- **Work instructions**:
Go through the entries below and print, exactly, the lines starting at the one with "green domino [296,295,349,344]" and ending at the one with "red boat [520,114,560,180] -> none", keeping both ends and no others.

**** Records supplied

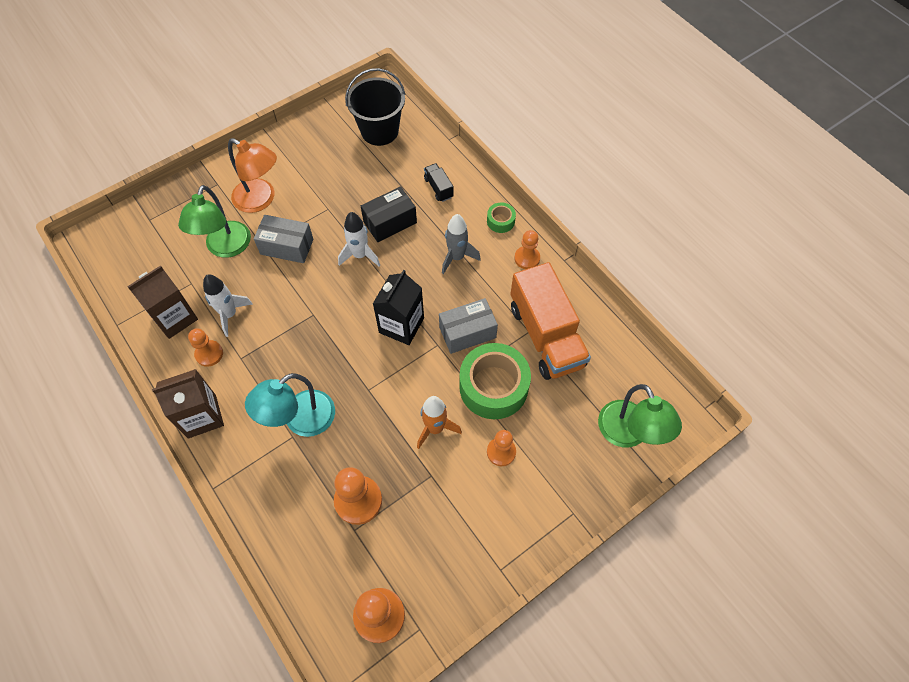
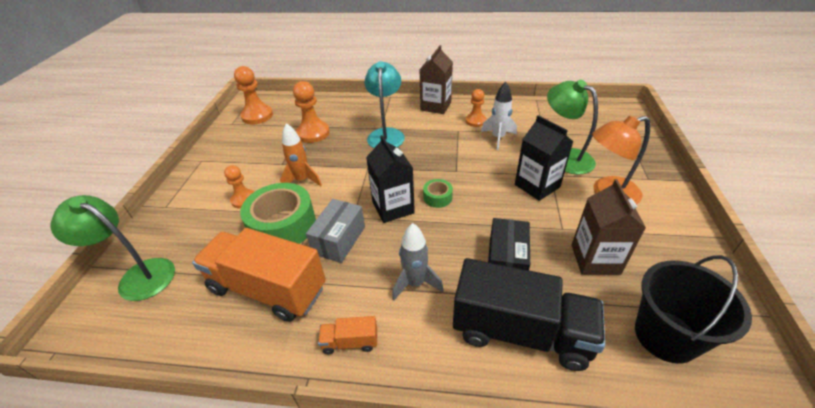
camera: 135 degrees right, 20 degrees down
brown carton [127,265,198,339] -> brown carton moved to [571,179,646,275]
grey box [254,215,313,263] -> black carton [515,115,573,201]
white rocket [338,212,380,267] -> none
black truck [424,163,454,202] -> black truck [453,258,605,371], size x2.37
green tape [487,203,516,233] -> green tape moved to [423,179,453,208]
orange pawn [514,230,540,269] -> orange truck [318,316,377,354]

********
**** Records supplied

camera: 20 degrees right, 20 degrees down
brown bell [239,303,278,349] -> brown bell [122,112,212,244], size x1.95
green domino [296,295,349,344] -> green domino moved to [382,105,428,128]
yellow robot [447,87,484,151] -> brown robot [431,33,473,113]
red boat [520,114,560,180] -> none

********

- **Reply**:
green domino [296,295,349,344] -> green domino moved to [382,105,428,128]
yellow robot [447,87,484,151] -> brown robot [431,33,473,113]
red boat [520,114,560,180] -> none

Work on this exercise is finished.